== EXTRACTED INFORMATION

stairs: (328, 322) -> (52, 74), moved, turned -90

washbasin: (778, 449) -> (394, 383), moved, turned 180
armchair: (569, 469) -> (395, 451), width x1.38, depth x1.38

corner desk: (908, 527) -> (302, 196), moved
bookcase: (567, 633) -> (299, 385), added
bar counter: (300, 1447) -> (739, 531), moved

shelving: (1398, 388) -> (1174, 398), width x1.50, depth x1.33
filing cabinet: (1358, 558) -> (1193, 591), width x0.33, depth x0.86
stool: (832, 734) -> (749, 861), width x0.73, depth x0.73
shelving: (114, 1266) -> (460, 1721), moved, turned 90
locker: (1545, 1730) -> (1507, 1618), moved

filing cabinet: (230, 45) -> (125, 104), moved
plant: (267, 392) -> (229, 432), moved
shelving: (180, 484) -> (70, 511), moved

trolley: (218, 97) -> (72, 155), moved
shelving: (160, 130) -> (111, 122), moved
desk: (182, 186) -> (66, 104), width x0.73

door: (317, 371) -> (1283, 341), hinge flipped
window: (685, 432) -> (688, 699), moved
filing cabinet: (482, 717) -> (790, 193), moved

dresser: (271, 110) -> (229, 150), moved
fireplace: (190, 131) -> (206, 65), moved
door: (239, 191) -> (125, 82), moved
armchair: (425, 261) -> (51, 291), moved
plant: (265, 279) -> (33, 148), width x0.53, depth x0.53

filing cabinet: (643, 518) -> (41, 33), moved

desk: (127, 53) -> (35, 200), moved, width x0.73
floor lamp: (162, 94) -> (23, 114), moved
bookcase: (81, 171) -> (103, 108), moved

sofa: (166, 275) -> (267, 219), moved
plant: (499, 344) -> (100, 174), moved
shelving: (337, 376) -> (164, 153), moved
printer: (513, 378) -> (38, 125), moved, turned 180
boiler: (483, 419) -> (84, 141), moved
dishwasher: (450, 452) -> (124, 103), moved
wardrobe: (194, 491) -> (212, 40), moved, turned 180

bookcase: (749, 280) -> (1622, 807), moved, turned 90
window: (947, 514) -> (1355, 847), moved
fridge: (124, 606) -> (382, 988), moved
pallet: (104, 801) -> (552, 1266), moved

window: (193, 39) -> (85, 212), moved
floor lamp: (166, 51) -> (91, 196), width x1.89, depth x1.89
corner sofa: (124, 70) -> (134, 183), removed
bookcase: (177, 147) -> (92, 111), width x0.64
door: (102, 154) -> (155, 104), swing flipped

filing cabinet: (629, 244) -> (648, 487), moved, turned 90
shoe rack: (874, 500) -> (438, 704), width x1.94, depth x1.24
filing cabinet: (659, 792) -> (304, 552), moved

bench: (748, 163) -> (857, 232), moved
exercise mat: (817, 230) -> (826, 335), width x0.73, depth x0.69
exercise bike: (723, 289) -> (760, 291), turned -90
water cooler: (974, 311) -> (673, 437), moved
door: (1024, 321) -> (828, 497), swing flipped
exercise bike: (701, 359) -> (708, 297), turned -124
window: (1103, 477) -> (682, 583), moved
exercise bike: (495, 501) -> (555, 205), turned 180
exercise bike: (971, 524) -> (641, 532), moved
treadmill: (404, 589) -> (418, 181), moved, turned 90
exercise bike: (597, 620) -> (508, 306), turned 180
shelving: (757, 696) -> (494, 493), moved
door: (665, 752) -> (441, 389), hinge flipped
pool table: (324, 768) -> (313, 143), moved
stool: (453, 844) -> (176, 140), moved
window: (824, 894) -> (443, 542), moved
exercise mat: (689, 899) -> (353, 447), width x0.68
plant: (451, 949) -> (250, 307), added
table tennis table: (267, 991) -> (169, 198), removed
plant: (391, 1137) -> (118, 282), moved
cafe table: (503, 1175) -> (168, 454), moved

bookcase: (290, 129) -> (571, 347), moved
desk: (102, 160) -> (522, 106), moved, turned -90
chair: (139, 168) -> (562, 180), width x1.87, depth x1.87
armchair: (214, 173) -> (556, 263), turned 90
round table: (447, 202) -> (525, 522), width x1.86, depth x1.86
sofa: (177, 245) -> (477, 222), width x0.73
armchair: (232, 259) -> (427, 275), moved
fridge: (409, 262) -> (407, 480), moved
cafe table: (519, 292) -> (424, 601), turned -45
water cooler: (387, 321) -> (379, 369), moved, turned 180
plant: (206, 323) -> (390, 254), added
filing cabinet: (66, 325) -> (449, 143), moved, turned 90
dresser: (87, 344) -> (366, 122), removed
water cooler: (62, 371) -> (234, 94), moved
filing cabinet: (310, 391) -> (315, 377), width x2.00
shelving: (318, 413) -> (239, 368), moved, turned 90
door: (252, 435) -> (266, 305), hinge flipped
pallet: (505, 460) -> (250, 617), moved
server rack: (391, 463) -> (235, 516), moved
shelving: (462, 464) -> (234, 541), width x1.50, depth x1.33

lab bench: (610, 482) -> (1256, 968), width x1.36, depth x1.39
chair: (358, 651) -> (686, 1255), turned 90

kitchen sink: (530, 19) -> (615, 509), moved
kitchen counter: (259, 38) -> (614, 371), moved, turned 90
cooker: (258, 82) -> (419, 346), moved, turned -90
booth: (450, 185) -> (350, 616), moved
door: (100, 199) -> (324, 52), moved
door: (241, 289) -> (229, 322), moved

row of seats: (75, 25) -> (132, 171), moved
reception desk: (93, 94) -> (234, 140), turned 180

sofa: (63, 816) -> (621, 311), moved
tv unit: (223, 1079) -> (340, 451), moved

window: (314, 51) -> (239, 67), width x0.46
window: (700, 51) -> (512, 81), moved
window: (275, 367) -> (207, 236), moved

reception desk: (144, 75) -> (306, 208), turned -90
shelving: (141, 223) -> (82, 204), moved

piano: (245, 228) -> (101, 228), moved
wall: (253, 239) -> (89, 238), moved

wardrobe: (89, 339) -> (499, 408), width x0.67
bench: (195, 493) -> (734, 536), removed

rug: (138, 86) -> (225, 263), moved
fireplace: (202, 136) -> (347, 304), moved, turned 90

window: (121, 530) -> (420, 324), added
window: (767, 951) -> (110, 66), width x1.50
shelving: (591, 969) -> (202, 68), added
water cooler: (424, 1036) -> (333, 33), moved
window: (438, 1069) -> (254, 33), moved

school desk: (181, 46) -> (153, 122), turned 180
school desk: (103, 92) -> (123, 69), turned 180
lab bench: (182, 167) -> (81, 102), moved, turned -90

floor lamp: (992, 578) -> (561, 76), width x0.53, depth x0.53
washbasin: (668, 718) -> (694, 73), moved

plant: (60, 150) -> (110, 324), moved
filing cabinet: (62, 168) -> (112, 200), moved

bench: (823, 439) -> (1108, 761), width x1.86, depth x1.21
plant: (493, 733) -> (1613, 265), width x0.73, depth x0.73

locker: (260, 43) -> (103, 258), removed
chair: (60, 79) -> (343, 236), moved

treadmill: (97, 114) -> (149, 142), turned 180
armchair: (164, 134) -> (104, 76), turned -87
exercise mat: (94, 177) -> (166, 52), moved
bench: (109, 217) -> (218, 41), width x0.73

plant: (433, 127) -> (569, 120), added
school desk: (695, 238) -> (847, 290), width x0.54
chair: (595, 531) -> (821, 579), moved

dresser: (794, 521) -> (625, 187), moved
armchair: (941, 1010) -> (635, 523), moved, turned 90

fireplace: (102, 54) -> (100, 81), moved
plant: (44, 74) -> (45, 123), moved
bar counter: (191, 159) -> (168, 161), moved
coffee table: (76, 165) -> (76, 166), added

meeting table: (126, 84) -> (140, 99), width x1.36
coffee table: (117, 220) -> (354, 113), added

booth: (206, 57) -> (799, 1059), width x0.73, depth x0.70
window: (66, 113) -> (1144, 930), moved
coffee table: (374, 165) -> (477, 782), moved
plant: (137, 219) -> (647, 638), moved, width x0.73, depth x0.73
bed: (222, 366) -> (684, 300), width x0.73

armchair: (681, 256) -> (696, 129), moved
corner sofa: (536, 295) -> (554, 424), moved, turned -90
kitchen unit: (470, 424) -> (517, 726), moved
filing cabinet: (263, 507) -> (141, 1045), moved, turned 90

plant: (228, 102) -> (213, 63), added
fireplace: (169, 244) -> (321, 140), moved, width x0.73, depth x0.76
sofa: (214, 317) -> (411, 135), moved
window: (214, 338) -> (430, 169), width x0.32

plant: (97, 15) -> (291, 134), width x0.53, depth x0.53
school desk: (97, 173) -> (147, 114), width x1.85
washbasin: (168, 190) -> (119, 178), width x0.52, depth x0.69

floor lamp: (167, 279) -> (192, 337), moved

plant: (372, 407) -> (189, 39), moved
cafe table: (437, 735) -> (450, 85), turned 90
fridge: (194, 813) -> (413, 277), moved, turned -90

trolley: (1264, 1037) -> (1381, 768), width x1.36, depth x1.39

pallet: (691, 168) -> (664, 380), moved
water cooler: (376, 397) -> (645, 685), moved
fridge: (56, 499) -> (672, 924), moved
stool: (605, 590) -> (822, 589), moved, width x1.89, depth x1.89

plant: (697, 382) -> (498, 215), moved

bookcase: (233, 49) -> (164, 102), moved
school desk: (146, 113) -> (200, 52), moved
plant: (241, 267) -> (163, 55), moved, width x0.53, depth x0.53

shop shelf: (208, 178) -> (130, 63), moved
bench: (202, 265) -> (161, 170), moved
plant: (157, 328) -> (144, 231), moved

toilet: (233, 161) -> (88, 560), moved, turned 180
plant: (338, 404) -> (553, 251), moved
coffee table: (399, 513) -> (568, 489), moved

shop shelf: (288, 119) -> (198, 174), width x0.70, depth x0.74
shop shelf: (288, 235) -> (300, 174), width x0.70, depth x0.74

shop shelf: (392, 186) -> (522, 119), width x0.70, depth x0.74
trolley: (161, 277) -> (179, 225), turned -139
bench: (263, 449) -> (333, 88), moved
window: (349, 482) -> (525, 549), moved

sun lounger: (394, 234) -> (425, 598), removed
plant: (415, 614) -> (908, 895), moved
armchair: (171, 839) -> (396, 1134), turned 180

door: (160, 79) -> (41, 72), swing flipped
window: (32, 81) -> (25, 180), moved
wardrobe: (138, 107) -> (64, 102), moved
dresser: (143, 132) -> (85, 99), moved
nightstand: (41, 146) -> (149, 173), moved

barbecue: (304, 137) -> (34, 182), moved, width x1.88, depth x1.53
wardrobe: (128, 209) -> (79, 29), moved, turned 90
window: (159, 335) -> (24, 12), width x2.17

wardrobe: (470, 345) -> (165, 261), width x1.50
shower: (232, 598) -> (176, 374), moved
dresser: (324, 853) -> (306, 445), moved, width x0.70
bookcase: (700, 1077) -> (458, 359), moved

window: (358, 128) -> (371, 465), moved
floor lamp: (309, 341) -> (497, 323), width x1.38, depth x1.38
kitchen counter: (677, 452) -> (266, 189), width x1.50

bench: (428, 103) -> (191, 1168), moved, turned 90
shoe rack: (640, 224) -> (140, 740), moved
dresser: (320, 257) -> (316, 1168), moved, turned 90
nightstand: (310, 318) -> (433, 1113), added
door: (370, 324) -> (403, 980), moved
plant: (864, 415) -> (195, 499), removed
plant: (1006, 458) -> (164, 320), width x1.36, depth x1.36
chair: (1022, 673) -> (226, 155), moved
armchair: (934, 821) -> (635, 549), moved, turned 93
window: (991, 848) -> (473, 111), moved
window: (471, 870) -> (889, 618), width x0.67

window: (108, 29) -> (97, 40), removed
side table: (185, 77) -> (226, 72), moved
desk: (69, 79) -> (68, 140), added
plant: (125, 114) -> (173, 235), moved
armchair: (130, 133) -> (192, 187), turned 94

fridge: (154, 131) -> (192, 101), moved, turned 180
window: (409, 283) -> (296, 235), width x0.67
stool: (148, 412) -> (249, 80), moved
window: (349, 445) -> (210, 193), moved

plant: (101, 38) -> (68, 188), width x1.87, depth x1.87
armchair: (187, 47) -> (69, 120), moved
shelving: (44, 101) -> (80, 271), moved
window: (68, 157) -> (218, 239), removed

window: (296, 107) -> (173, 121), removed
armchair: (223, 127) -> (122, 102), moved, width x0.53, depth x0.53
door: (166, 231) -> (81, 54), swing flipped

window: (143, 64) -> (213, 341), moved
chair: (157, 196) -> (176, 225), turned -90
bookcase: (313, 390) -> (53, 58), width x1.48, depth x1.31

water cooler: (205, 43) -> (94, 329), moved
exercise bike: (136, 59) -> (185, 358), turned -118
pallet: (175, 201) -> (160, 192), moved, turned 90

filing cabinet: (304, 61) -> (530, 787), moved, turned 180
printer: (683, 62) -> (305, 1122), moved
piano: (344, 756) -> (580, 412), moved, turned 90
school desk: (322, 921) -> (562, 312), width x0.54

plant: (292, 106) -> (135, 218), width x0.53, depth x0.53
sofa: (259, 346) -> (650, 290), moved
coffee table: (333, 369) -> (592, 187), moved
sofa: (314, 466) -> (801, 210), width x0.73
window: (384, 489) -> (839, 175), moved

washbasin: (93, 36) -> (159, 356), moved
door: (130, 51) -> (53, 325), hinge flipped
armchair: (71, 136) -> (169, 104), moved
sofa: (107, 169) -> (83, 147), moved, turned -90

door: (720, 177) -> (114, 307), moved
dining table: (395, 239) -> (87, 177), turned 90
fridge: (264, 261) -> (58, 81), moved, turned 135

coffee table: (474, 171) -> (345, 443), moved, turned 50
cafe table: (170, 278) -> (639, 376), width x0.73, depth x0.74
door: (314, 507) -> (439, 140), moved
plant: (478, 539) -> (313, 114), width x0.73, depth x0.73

====

WORK INSTRUCTIONS — Your reply is to repeat, unchanged, the lines above running from the one with "bookcase: (290, 129) -> (571, 347), moved" up to and including the one with "shelving: (462, 464)".

OUTPUT FOR THIS TASK —
bookcase: (290, 129) -> (571, 347), moved
desk: (102, 160) -> (522, 106), moved, turned -90
chair: (139, 168) -> (562, 180), width x1.87, depth x1.87
armchair: (214, 173) -> (556, 263), turned 90
round table: (447, 202) -> (525, 522), width x1.86, depth x1.86
sofa: (177, 245) -> (477, 222), width x0.73
armchair: (232, 259) -> (427, 275), moved
fridge: (409, 262) -> (407, 480), moved
cafe table: (519, 292) -> (424, 601), turned -45
water cooler: (387, 321) -> (379, 369), moved, turned 180
plant: (206, 323) -> (390, 254), added
filing cabinet: (66, 325) -> (449, 143), moved, turned 90
dresser: (87, 344) -> (366, 122), removed
water cooler: (62, 371) -> (234, 94), moved
filing cabinet: (310, 391) -> (315, 377), width x2.00
shelving: (318, 413) -> (239, 368), moved, turned 90
door: (252, 435) -> (266, 305), hinge flipped
pallet: (505, 460) -> (250, 617), moved
server rack: (391, 463) -> (235, 516), moved
shelving: (462, 464) -> (234, 541), width x1.50, depth x1.33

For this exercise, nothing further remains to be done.